(Entries taken from a collection)
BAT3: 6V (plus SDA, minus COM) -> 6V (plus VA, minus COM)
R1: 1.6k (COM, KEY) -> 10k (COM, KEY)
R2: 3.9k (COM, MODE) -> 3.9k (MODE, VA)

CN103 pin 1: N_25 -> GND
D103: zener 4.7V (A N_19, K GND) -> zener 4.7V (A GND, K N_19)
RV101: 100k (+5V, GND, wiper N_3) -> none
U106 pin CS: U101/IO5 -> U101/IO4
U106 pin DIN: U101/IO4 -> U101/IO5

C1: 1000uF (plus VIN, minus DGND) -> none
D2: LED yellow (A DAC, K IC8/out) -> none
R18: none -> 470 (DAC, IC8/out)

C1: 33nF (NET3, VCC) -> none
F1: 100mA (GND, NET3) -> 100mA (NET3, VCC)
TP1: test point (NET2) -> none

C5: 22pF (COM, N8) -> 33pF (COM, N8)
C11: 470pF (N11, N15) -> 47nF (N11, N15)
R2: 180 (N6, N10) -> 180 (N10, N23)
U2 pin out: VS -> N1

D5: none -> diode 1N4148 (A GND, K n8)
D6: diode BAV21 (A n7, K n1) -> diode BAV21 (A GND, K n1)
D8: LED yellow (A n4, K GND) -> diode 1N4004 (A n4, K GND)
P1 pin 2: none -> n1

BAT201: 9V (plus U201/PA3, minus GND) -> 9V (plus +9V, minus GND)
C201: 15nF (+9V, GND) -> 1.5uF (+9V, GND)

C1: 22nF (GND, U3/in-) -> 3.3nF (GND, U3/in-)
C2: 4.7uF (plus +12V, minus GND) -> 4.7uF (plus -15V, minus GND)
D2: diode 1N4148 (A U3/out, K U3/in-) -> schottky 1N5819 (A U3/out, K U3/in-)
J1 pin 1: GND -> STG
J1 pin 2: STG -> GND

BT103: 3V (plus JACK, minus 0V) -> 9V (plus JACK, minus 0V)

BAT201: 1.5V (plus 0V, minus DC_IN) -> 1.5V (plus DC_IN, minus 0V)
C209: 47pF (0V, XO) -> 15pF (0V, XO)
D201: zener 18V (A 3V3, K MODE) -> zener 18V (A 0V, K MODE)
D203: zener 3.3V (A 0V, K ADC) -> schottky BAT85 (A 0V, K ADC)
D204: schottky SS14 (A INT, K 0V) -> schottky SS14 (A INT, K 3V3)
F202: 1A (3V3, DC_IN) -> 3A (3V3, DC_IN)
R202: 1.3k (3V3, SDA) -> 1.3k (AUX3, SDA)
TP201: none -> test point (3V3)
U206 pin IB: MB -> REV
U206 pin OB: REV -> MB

TASK DESCRIPTION: What is needed is an exact copy of the lines above, from the one containing "C1: 33nF (NET3, VCC) -> none" through the one containing "J1 pin 2: STG -> GND", with nothing added.

OUTPUT:
C1: 33nF (NET3, VCC) -> none
F1: 100mA (GND, NET3) -> 100mA (NET3, VCC)
TP1: test point (NET2) -> none

C5: 22pF (COM, N8) -> 33pF (COM, N8)
C11: 470pF (N11, N15) -> 47nF (N11, N15)
R2: 180 (N6, N10) -> 180 (N10, N23)
U2 pin out: VS -> N1

D5: none -> diode 1N4148 (A GND, K n8)
D6: diode BAV21 (A n7, K n1) -> diode BAV21 (A GND, K n1)
D8: LED yellow (A n4, K GND) -> diode 1N4004 (A n4, K GND)
P1 pin 2: none -> n1

BAT201: 9V (plus U201/PA3, minus GND) -> 9V (plus +9V, minus GND)
C201: 15nF (+9V, GND) -> 1.5uF (+9V, GND)

C1: 22nF (GND, U3/in-) -> 3.3nF (GND, U3/in-)
C2: 4.7uF (plus +12V, minus GND) -> 4.7uF (plus -15V, minus GND)
D2: diode 1N4148 (A U3/out, K U3/in-) -> schottky 1N5819 (A U3/out, K U3/in-)
J1 pin 1: GND -> STG
J1 pin 2: STG -> GND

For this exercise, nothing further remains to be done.